## TASK TO COMPLETE
The records below must be transcribed exactly. Do not include the pictures.

## STUDY MATERIAL
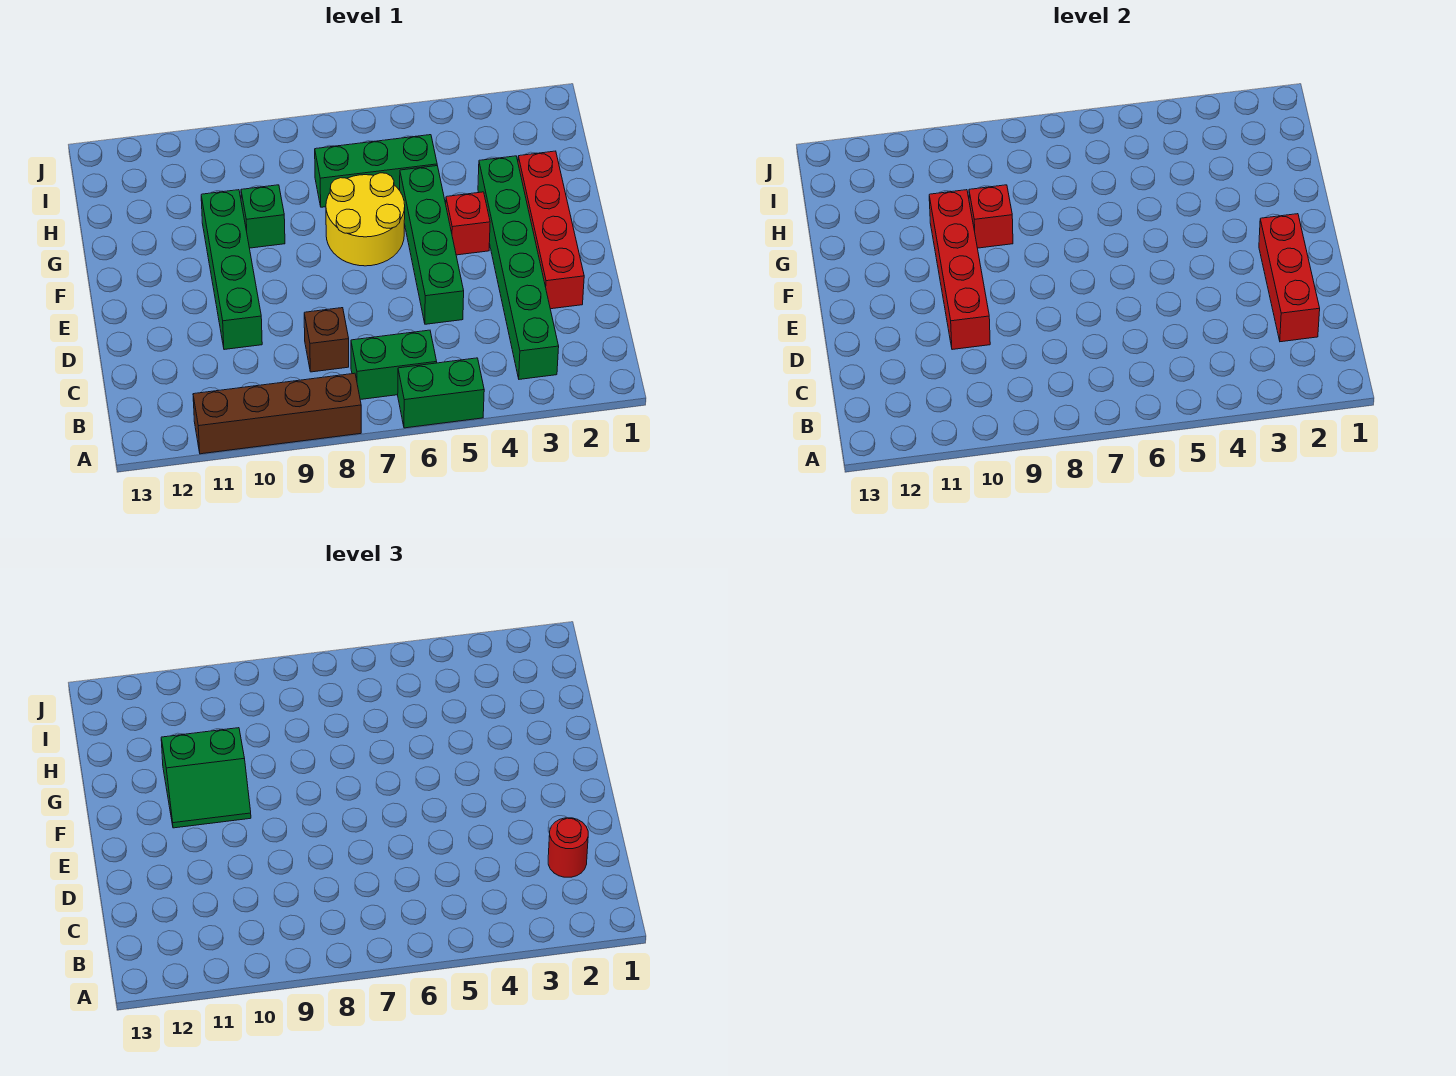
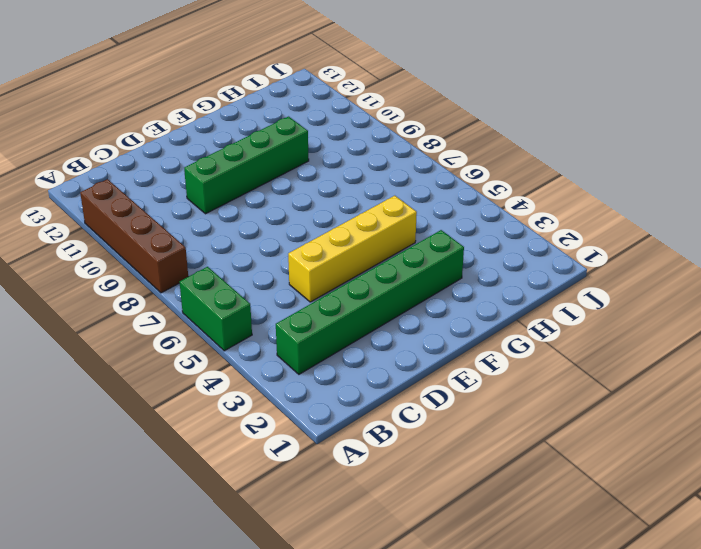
yellow brick D5:G5 level 1 -> green brick D5:G5 level 1
none -> green brick B6:B7 level 1
none -> brown brick C8 level 1
none -> red brick D2:G2 level 1

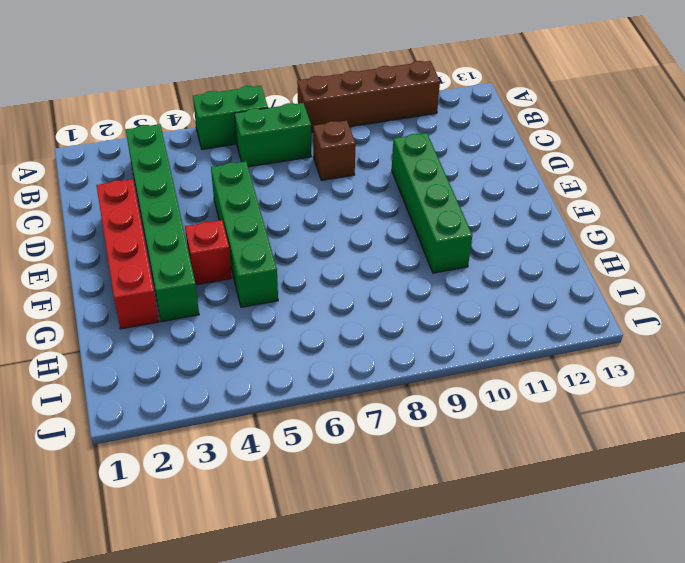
none -> yellow round brick F6:G7 level 1
none -> green brick G9 level 1
none -> green brick H5:H7 level 1

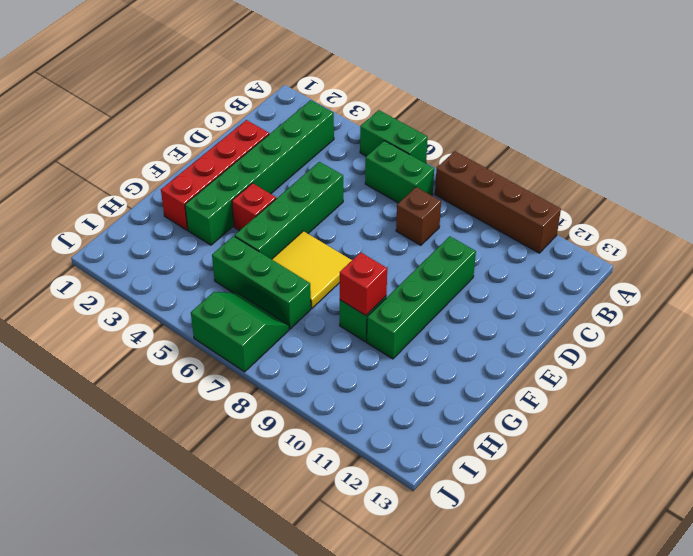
yellow tile F6:G7 level 1 -> yellow round brick F6:G7 level 1
green slope I6:J7 level 1 top J -> green slope F10:G11 level 3 top G
none -> red brick C2:E2 level 2
none -> red brick D10:G10 level 2
none -> red round brick C2 level 3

## COMPLETED EXERCISE
yellow brick D5:G5 level 1 -> green brick D5:G5 level 1
none -> green brick B6:B7 level 1
none -> brown brick C8 level 1
none -> red brick D2:G2 level 1

none -> yellow round brick F6:G7 level 1
none -> green brick G9 level 1
none -> green brick H5:H7 level 1

yellow tile F6:G7 level 1 -> yellow round brick F6:G7 level 1
green slope I6:J7 level 1 top J -> green slope F10:G11 level 3 top G
none -> red brick C2:E2 level 2
none -> red brick D10:G10 level 2
none -> red round brick C2 level 3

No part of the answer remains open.